* _AIM OF THE EXERCISE_
Once the line containing "camera: 30 degrees right, 5 degrees up" is found in the records below, return it and each following line exactly, up to and including the line containing "purple fuzival 378, 236", and nothing else.

* _INPUT_

# # # # # # #

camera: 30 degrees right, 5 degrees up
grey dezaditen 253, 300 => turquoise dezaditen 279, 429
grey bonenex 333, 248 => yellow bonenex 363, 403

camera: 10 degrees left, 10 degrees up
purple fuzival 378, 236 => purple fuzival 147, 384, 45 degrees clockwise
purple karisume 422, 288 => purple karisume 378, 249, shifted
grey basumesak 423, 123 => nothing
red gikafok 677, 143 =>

# # # # # # #

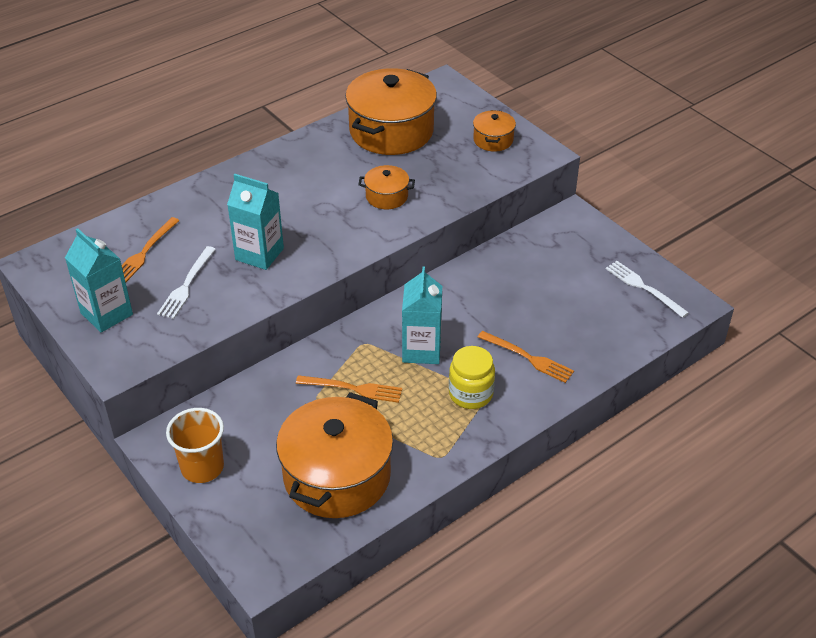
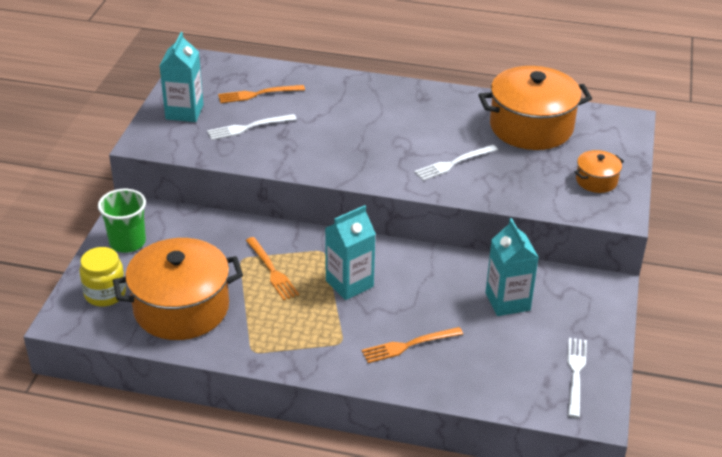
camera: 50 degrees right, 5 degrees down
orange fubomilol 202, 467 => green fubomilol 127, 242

# # # # # # #

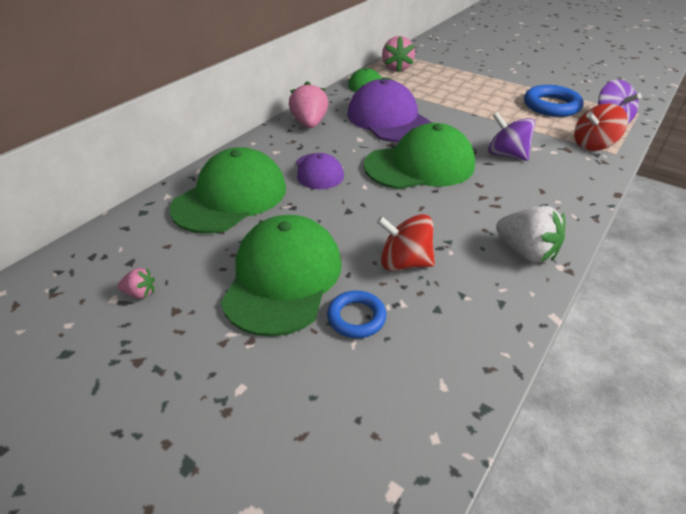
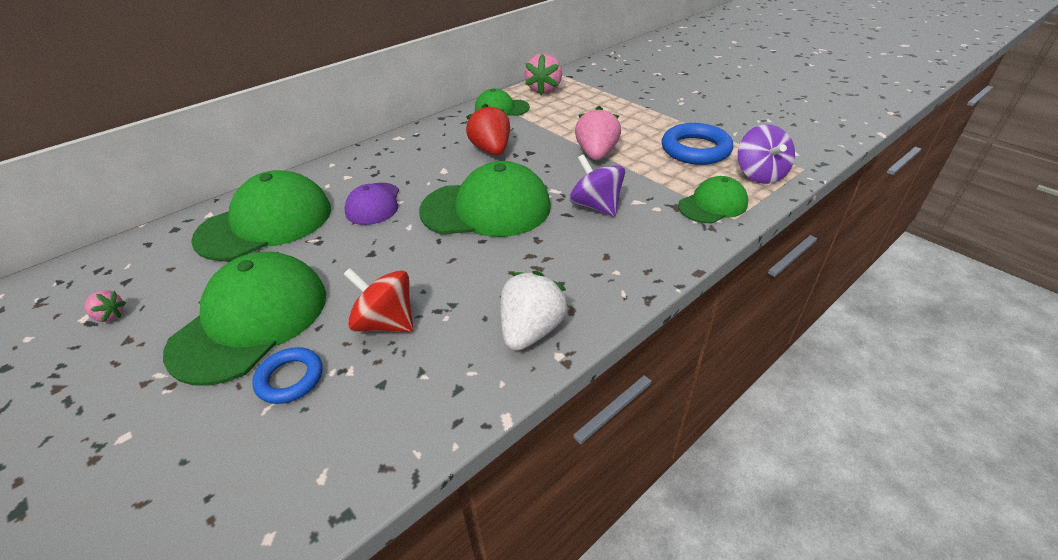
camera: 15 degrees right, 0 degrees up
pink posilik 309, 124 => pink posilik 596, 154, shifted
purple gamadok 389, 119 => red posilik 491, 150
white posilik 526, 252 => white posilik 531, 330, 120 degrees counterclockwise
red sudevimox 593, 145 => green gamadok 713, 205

# # # # # # #

* _WRITTEN SOLUTION_
camera: 30 degrees right, 5 degrees up
grey dezaditen 253, 300 => turquoise dezaditen 279, 429
grey bonenex 333, 248 => yellow bonenex 363, 403

camera: 10 degrees left, 10 degrees up
purple fuzival 378, 236 => purple fuzival 147, 384, 45 degrees clockwise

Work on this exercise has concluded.